Exercise aim: Every line of the listing below must be printed again exactly, apart from its pictures.

┌──

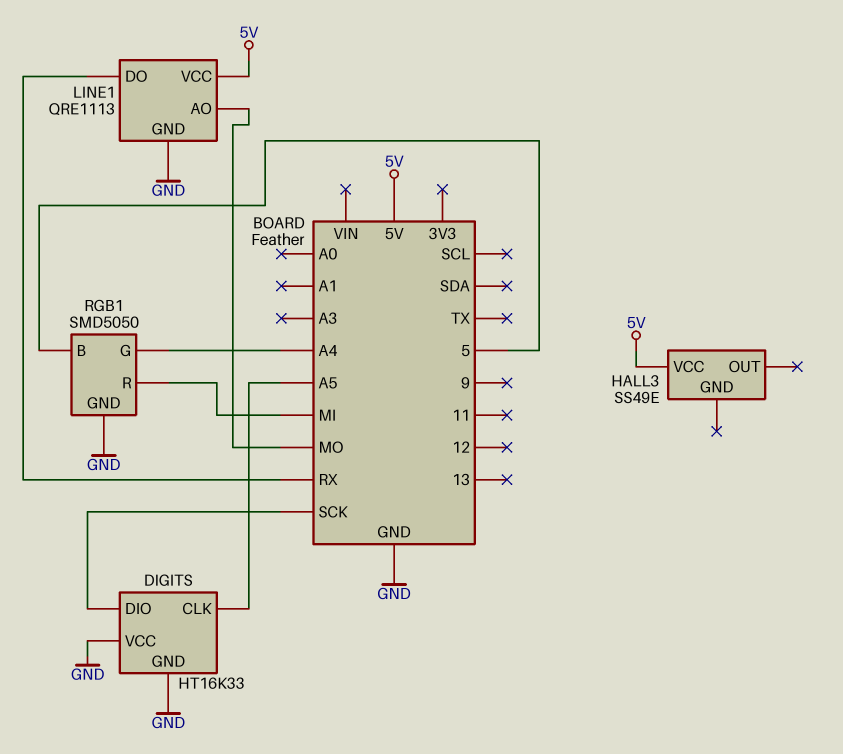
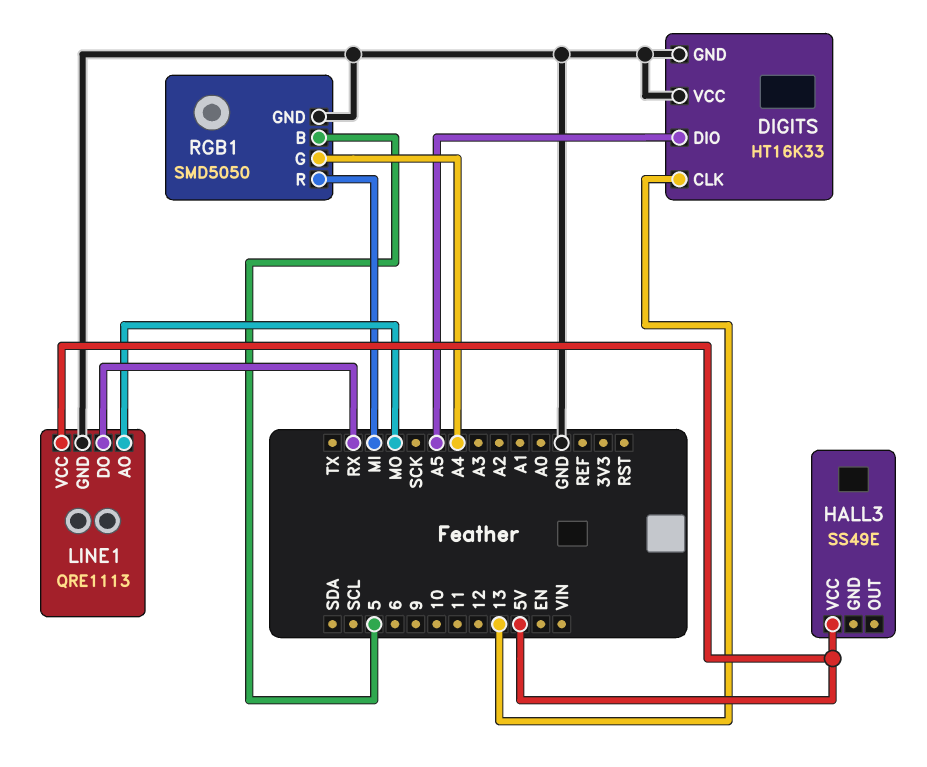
DIGITS pin CLK: A5 -> 13
DIGITS pin DIO: SCK -> A5

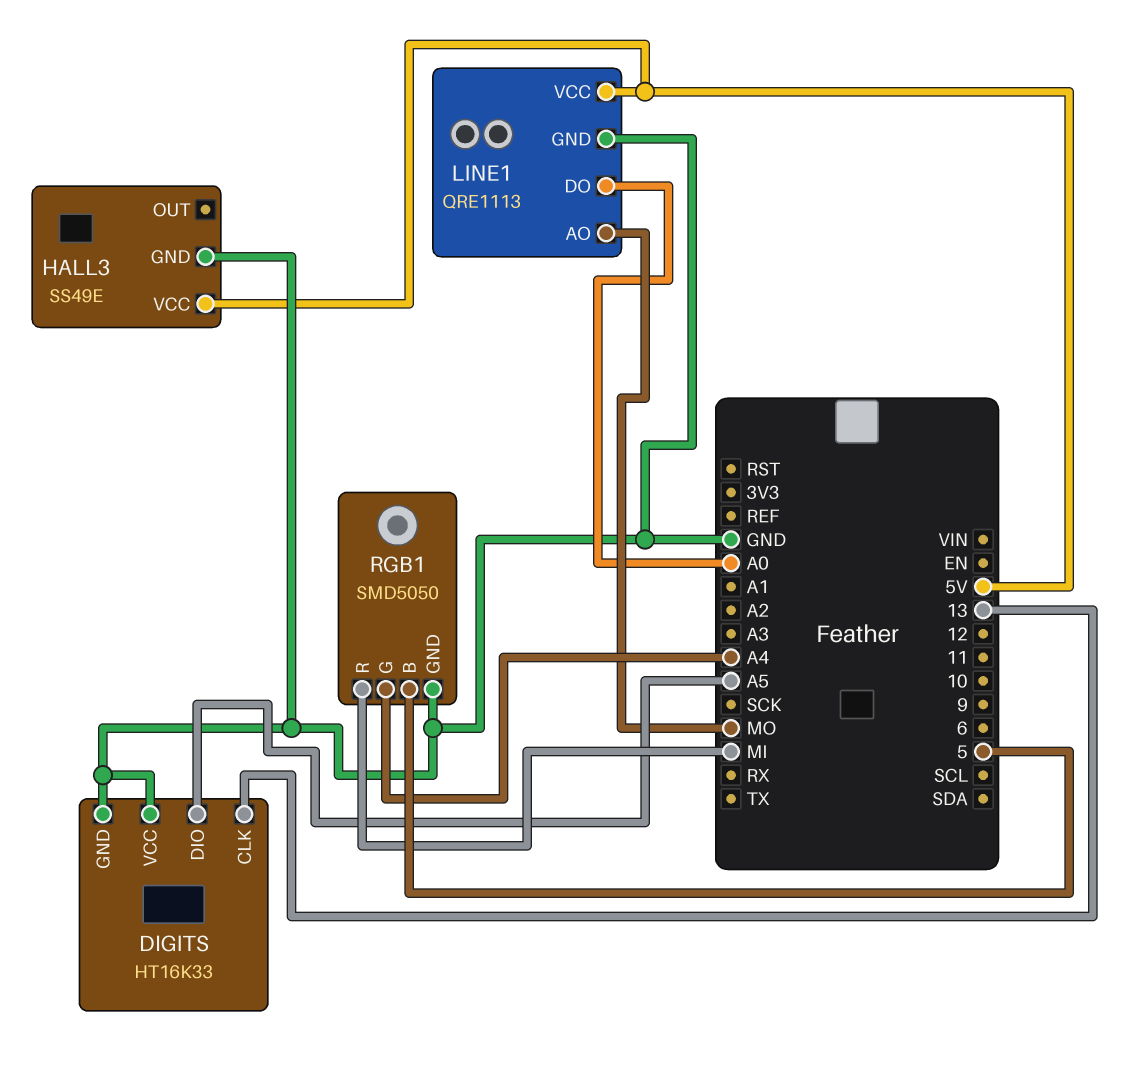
HALL3 pin GND: none -> GND
LINE1 pin DO: RX -> A0

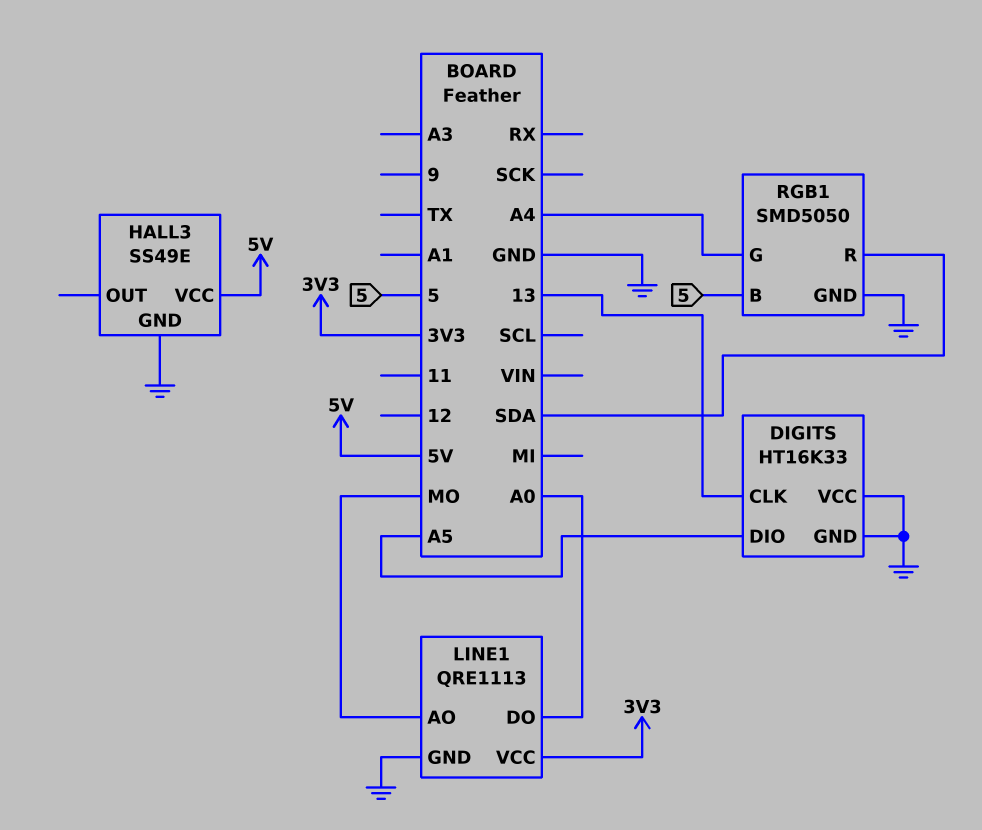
LINE1 pin VCC: 5V -> 3V3
RGB1 pin R: MI -> SDA

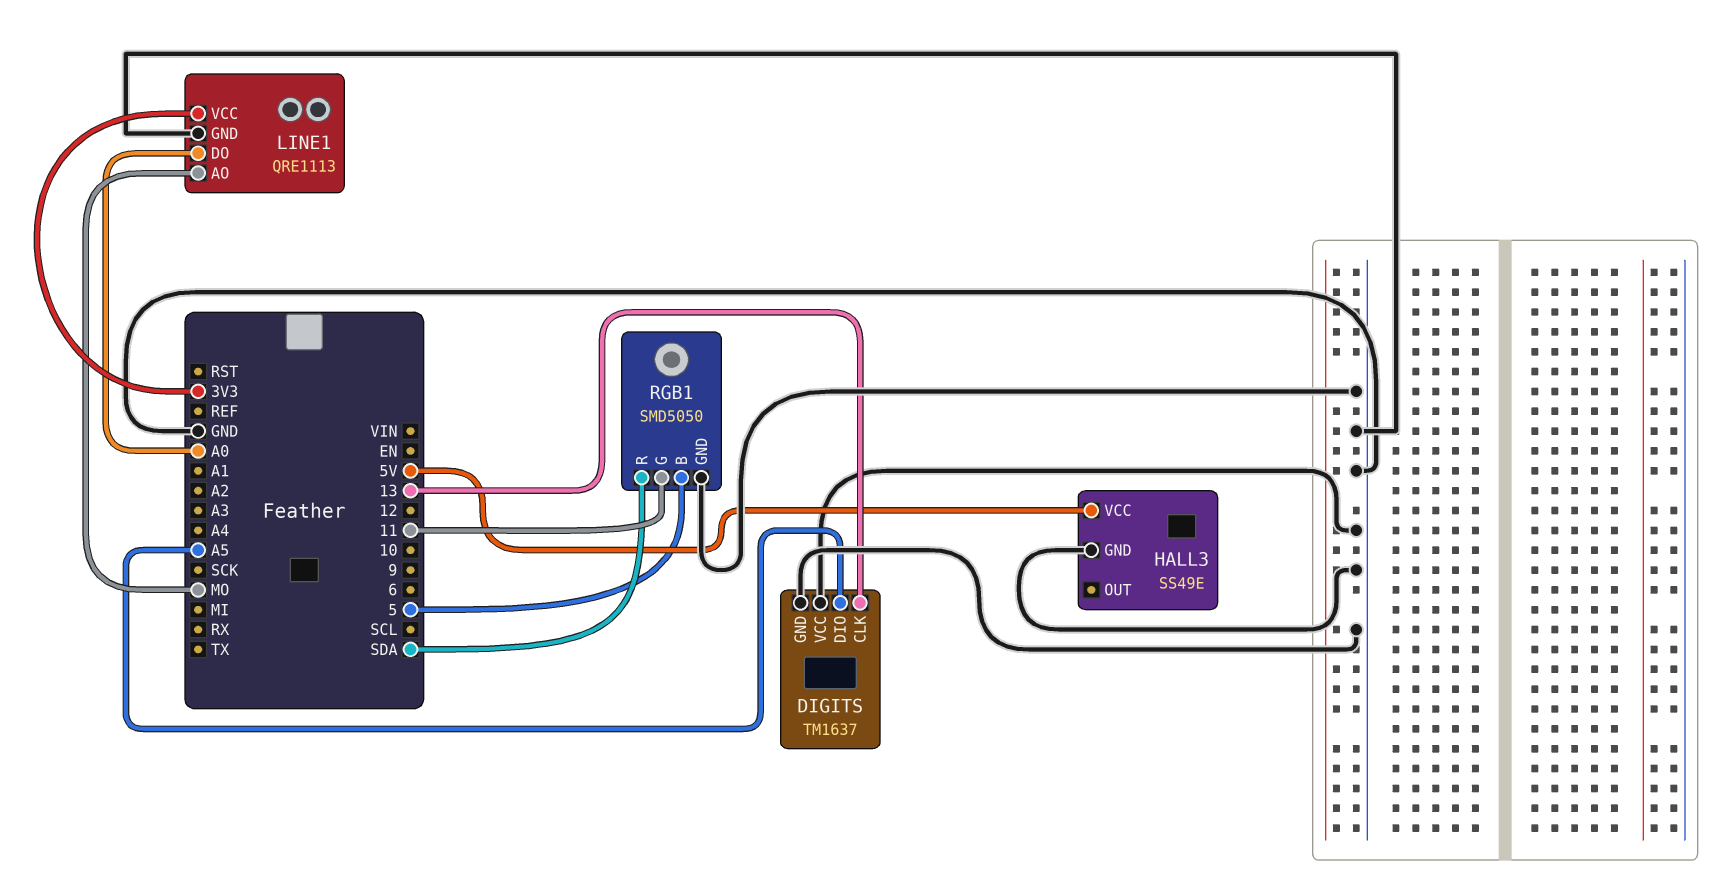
DIGITS: HT16K33 -> TM1637
RGB1 pin G: A4 -> 11

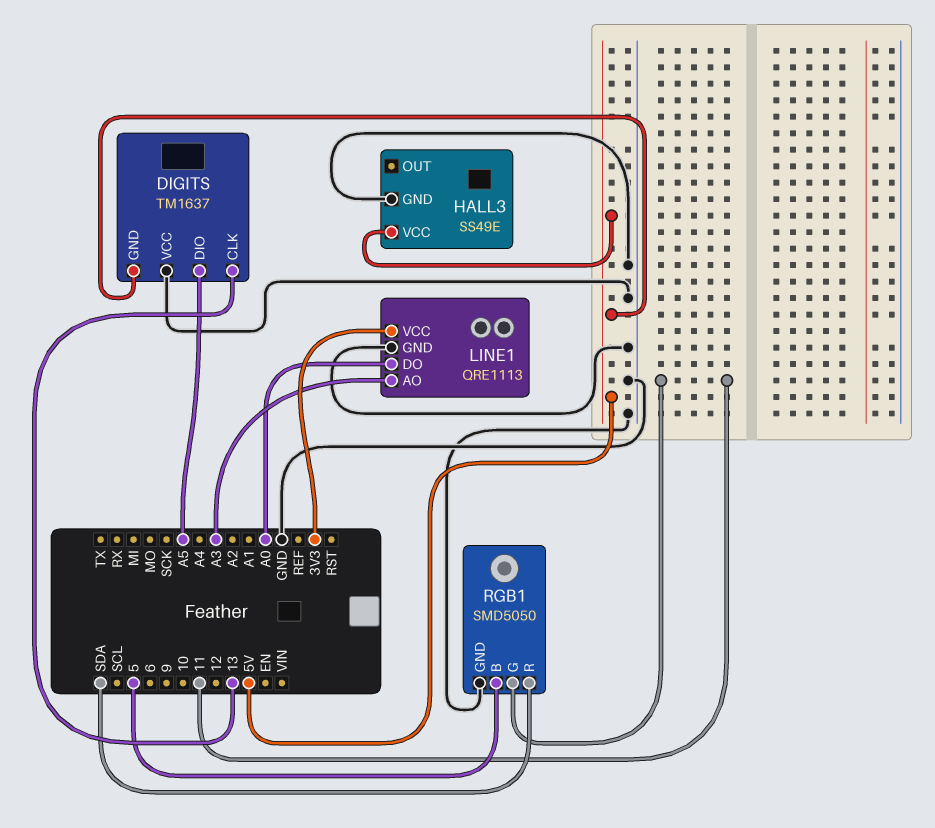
DIGITS pin GND: GND -> 5V
LINE1 pin AO: MO -> A3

└──

Task output:
DIGITS pin CLK: A5 -> 13
DIGITS pin DIO: SCK -> A5

HALL3 pin GND: none -> GND
LINE1 pin DO: RX -> A0

LINE1 pin VCC: 5V -> 3V3
RGB1 pin R: MI -> SDA

DIGITS: HT16K33 -> TM1637
RGB1 pin G: A4 -> 11

DIGITS pin GND: GND -> 5V
LINE1 pin AO: MO -> A3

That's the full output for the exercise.